### Task directions
Repeat each entry exactly, but do not carry over the pictures.

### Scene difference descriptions
:::::

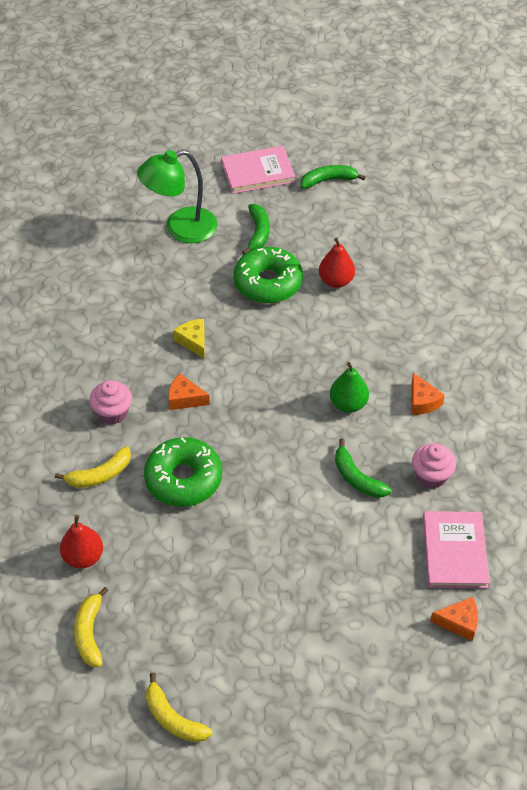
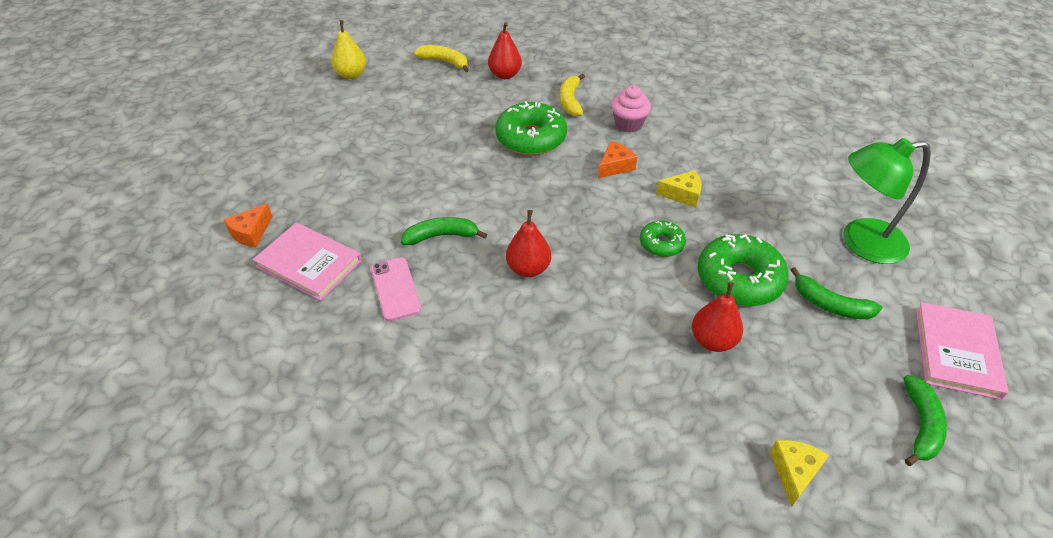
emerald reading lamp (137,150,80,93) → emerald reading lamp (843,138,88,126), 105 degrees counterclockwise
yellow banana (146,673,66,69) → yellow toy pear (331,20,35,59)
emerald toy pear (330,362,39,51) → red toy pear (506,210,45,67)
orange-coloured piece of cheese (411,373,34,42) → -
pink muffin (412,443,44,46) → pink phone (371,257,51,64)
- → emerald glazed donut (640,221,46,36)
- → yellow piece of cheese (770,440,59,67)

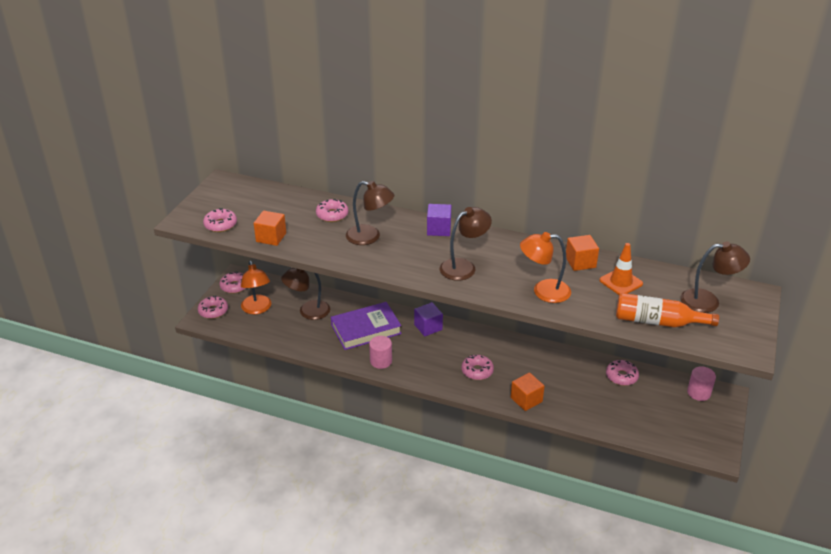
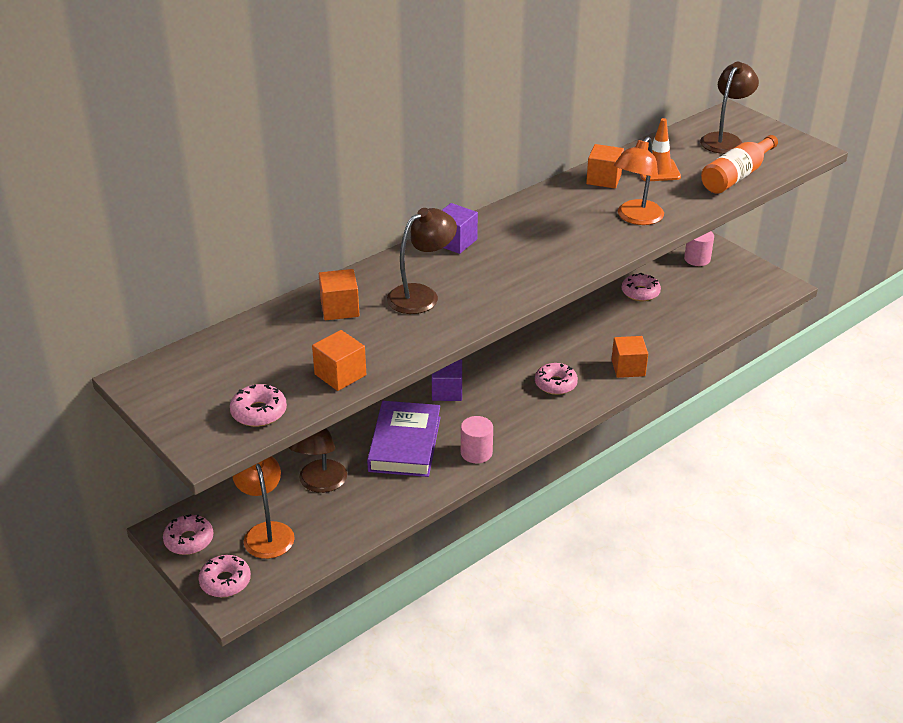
orange-coloured reading lamp (241,261,31,53) → orange-coloured reading lamp (232,456,63,103), 120 degrees counterclockwise
pink glazed donut (316,199,32,23) → orange-coloured block (319,269,41,51)
russet reading lamp (440,207,52,74) → -

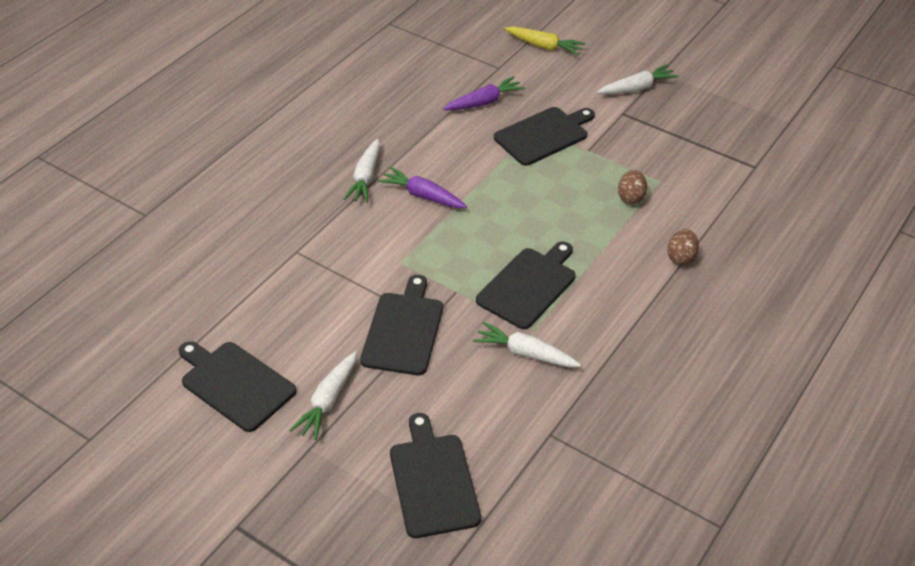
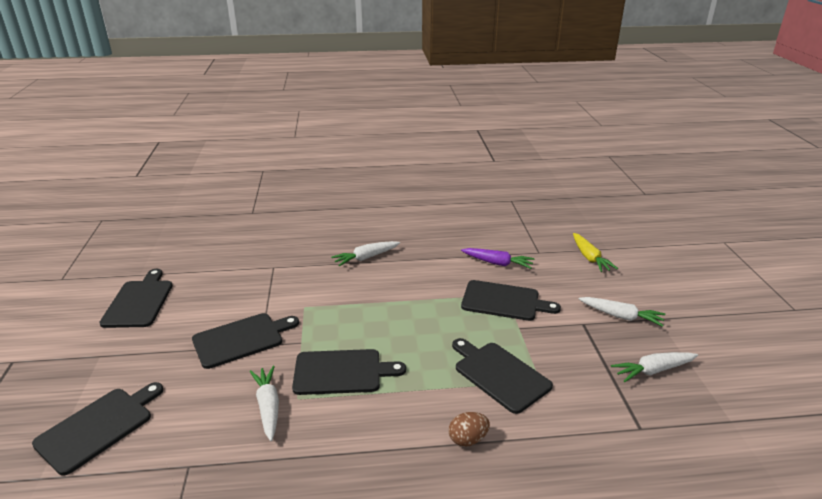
pure white root vegetable (290,352,67,88) → pure white root vegetable (611,352,87,30), move
royal purple root vegetable (378,167,89,41) → -
russet toy egg (618,170,29,34) → black cutting board (452,338,101,76)

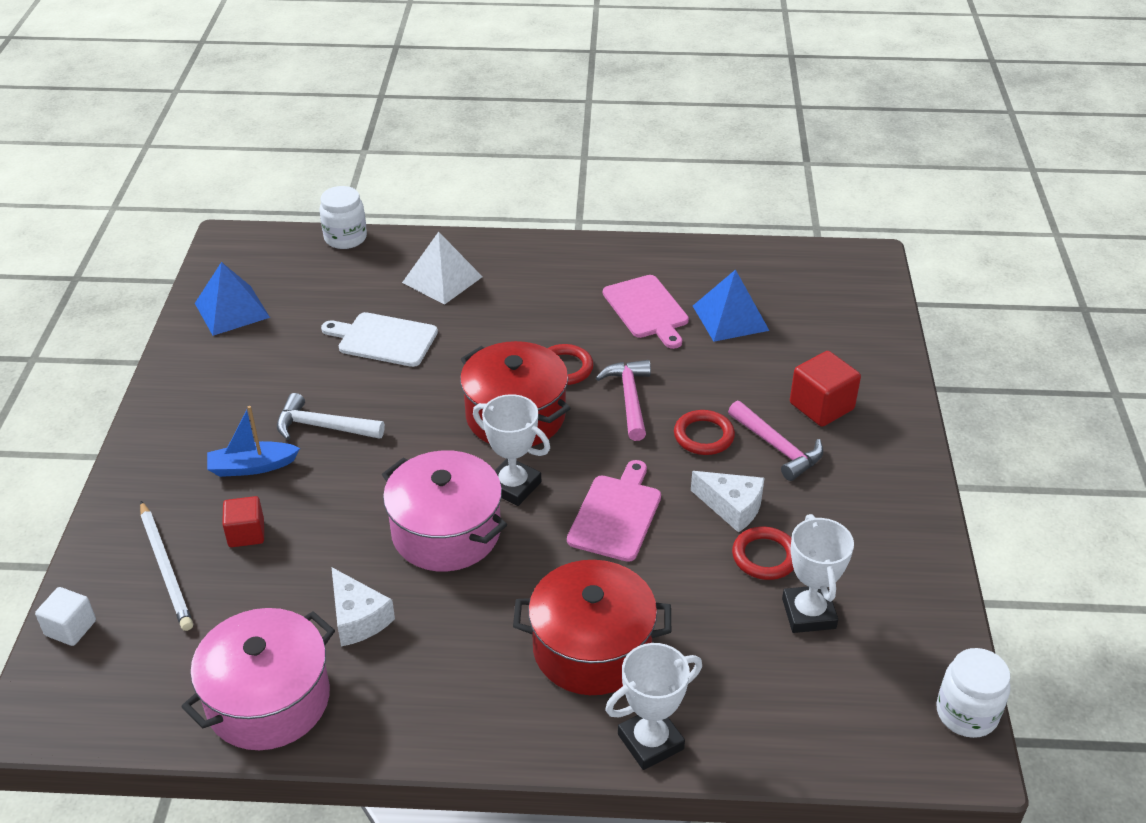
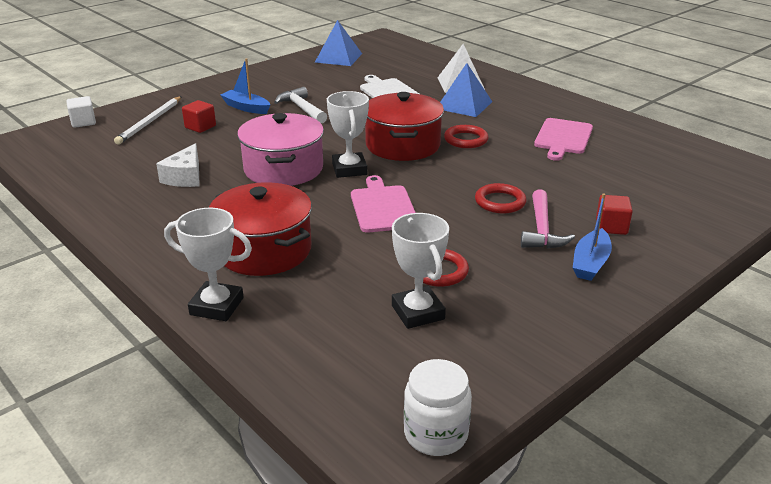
pink pot (181,608,154,142) → -
pure white jar (319,186,48,63) → -
pink cutting board (567,460,94,102) → pink cutting board (351,175,65,57), 75 degrees counterclockwise
pink hammer (596,360,55,81) → -
pure white piece of cheese (691,471,73,62) → -
blue solid pyramid (693,269,76,73) → blue solid pyramid (440,63,52,54), move
pure white award cup (782,514,72,119) → pure white award cup (392,213,57,116), 60 degrees counterclockwise
red block (790,351,71,76) → red block (596,195,37,40), x0.66
- → blue toy boat (573,194,39,87)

:::::

### Your solution
emerald reading lamp (137,150,80,93) → emerald reading lamp (843,138,88,126), 105 degrees counterclockwise
yellow banana (146,673,66,69) → yellow toy pear (331,20,35,59)
emerald toy pear (330,362,39,51) → red toy pear (506,210,45,67)
orange-coloured piece of cheese (411,373,34,42) → -
pink muffin (412,443,44,46) → pink phone (371,257,51,64)
- → emerald glazed donut (640,221,46,36)
- → yellow piece of cheese (770,440,59,67)

orange-coloured reading lamp (241,261,31,53) → orange-coloured reading lamp (232,456,63,103), 120 degrees counterclockwise
pink glazed donut (316,199,32,23) → orange-coloured block (319,269,41,51)
russet reading lamp (440,207,52,74) → -

pure white root vegetable (290,352,67,88) → pure white root vegetable (611,352,87,30), move
royal purple root vegetable (378,167,89,41) → -
russet toy egg (618,170,29,34) → black cutting board (452,338,101,76)

pink pot (181,608,154,142) → -
pure white jar (319,186,48,63) → -
pink cutting board (567,460,94,102) → pink cutting board (351,175,65,57), 75 degrees counterclockwise
pink hammer (596,360,55,81) → -
pure white piece of cheese (691,471,73,62) → -
blue solid pyramid (693,269,76,73) → blue solid pyramid (440,63,52,54), move
pure white award cup (782,514,72,119) → pure white award cup (392,213,57,116), 60 degrees counterclockwise
red block (790,351,71,76) → red block (596,195,37,40), x0.66
- → blue toy boat (573,194,39,87)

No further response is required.